Copy the text of every entry below word for word, without the pictures.

● ● ●

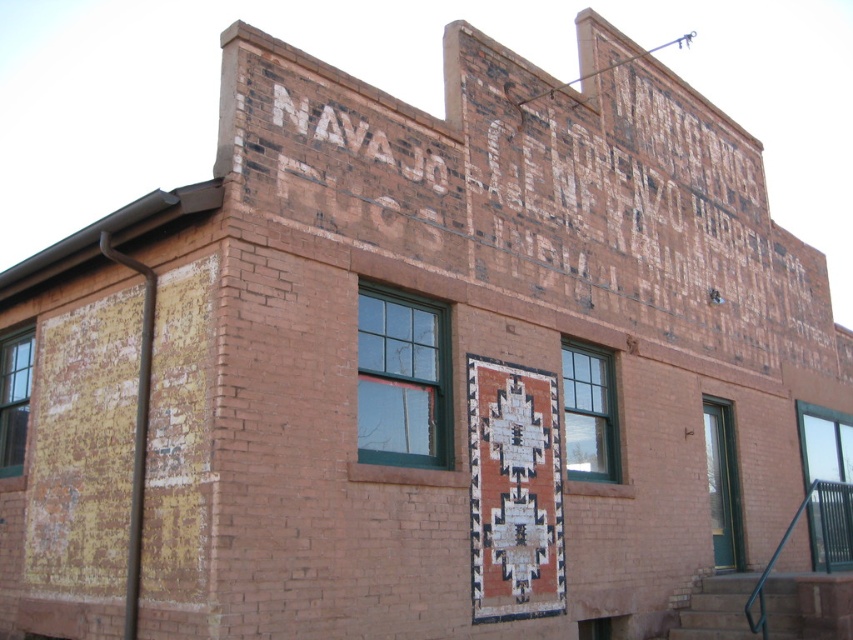
You are a delivery person trying to enter the building. You have a large package that requires a doorway at least 1 meter wide. The clear glass door at lower right and the green glass door at right are both potential entry points. Which door should you choose to ensure your package fits through?

The clear glass door at lower right might be wider than green glass door at right, so you should choose the clear glass door at lower right to ensure your package fits through.

You are standing in front of the two story brick building. You see two points marked on the facade. The first point is at coordinates point (825,424) and the second point is at point (709,467). Which point is closer to you?

Point (825,424) is further to the viewer than point (709,467), so the second point is closer to you.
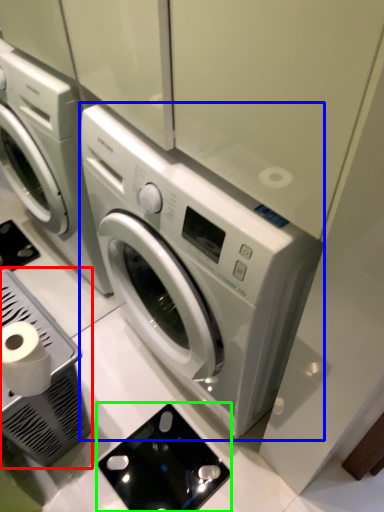
Question: Which object is positioned farthest from appliance (highlighted by a red box)? Select from washing machine (highlighted by a blue box) and appliance (highlighted by a green box).

Choices:
 (A) washing machine
 (B) appliance

Answer: (A)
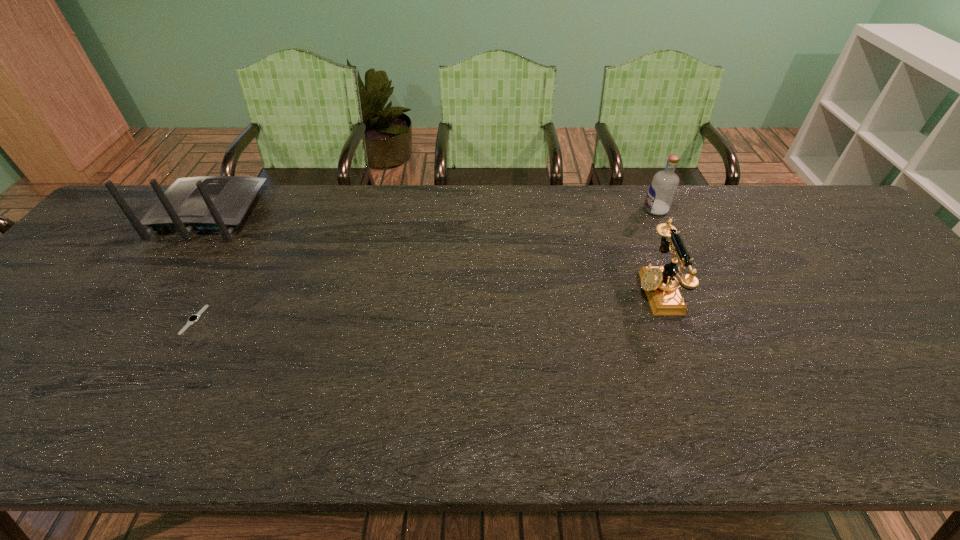
The height and width of the screenshot is (540, 960). I want to click on vacant space in between the telephone and the router, so click(x=433, y=252).

I want to click on free space between the watch and the router, so click(x=202, y=266).

Locate an element on the screen. vacant space that's between the watch and the vodka is located at coordinates (425, 265).

Where is `free space between the telephone and the vodka`? The height and width of the screenshot is (540, 960). free space between the telephone and the vodka is located at coordinates (657, 251).

Locate an element on the screen. This screenshot has height=540, width=960. free spot between the third object from left to right and the shortest object is located at coordinates (425, 306).

Find the location of a particular element. vacant point located between the router and the vodka is located at coordinates (432, 211).

Image resolution: width=960 pixels, height=540 pixels. Identify the location of vacant area that lies between the vodka and the router. (432, 211).

Locate an element on the screen. The image size is (960, 540). empty space that is in between the rightmost object and the shortest object is located at coordinates (425, 265).

At what (x,y) coordinates should I click in order to perform the action: click on blank region between the shortest object and the third object from left to right. Please return your answer as a coordinate pair (x, y). The width and height of the screenshot is (960, 540). Looking at the image, I should click on 425,306.

Find the location of a particular element. unoccupied area between the router and the telephone is located at coordinates (433, 252).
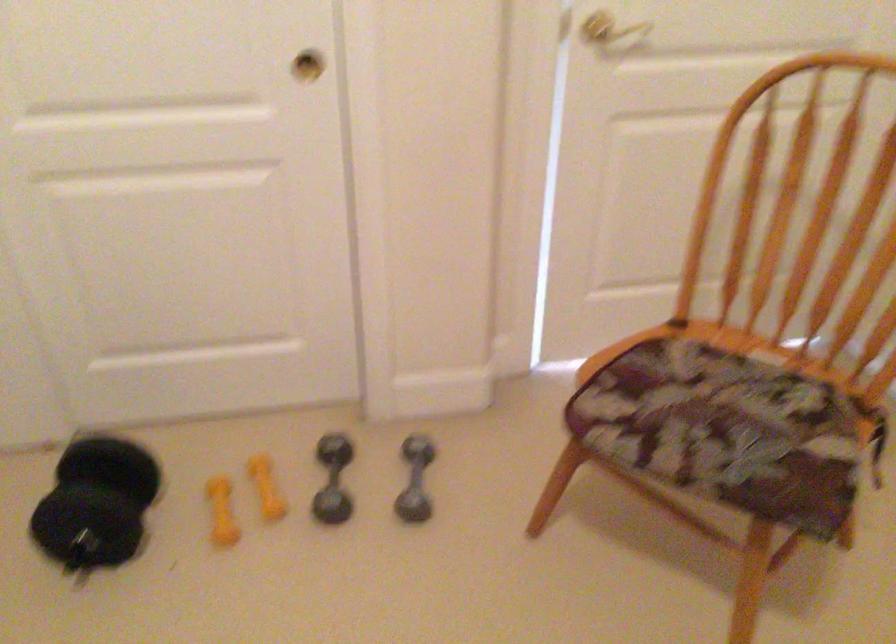
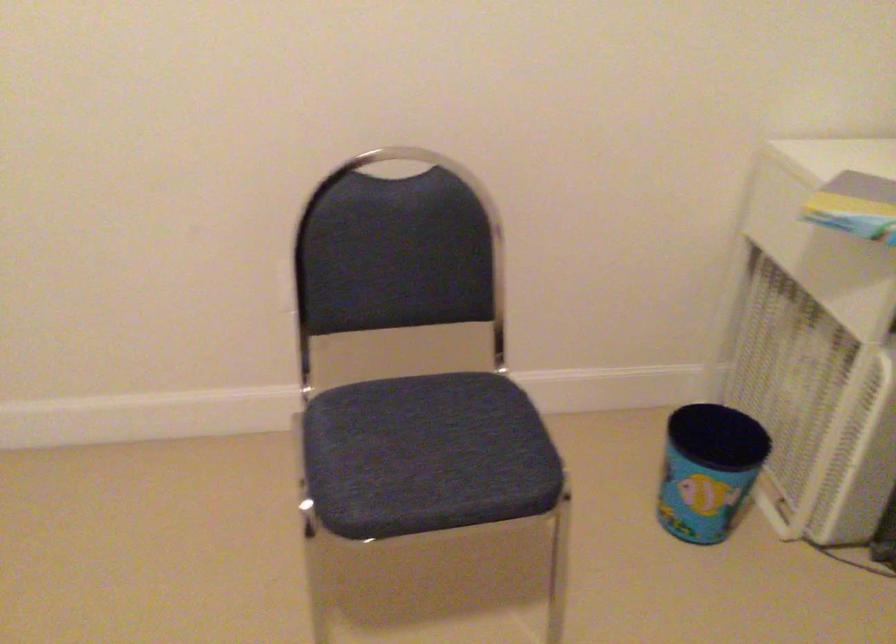
How did the camera likely rotate?

The camera's rotation is toward right-down.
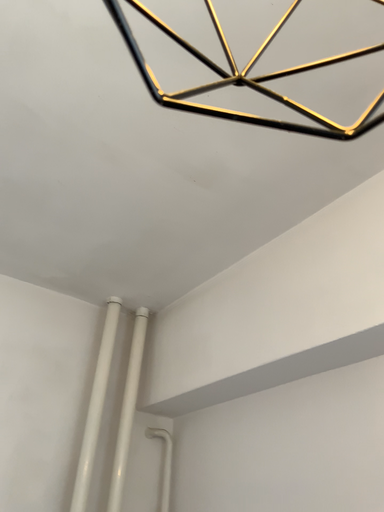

● ● ●

■ RESPONSE TO THE TASK ■
You are a delivery person trying to enter the building. You have a large package that requires a doorway at least 1 meter wide. The clear glass door at lower right and the green glass door at right are both potential entry points. Which door should you choose to ensure your package fits through?

The clear glass door at lower right might be wider than green glass door at right, so you should choose the clear glass door at lower right to ensure your package fits through.

You are standing in front of the two story brick building. You see two points marked on the facade. The first point is at coordinates point (825,424) and the second point is at point (709,467). Which point is closer to you?

Point (825,424) is further to the viewer than point (709,467), so the second point is closer to you.
Question: Which object is positioned farthest from appliance (highlighted by a red box)? Select from washing machine (highlighted by a blue box) and appliance (highlighted by a green box).

Choices:
 (A) washing machine
 (B) appliance

Answer: (A)
The height and width of the screenshot is (540, 960). I want to click on vacant space in between the telephone and the router, so click(x=433, y=252).

I want to click on free space between the watch and the router, so click(x=202, y=266).

Locate an element on the screen. vacant space that's between the watch and the vodka is located at coordinates (425, 265).

Where is `free space between the telephone and the vodka`? The height and width of the screenshot is (540, 960). free space between the telephone and the vodka is located at coordinates (657, 251).

Locate an element on the screen. This screenshot has height=540, width=960. free spot between the third object from left to right and the shortest object is located at coordinates (425, 306).

Find the location of a particular element. vacant point located between the router and the vodka is located at coordinates (432, 211).

Image resolution: width=960 pixels, height=540 pixels. Identify the location of vacant area that lies between the vodka and the router. (432, 211).

Locate an element on the screen. The image size is (960, 540). empty space that is in between the rightmost object and the shortest object is located at coordinates (425, 265).

At what (x,y) coordinates should I click in order to perform the action: click on blank region between the shortest object and the third object from left to right. Please return your answer as a coordinate pair (x, y). The width and height of the screenshot is (960, 540). Looking at the image, I should click on 425,306.

Find the location of a particular element. unoccupied area between the router and the telephone is located at coordinates (433, 252).
How did the camera likely rotate?

The camera's rotation is toward right-down.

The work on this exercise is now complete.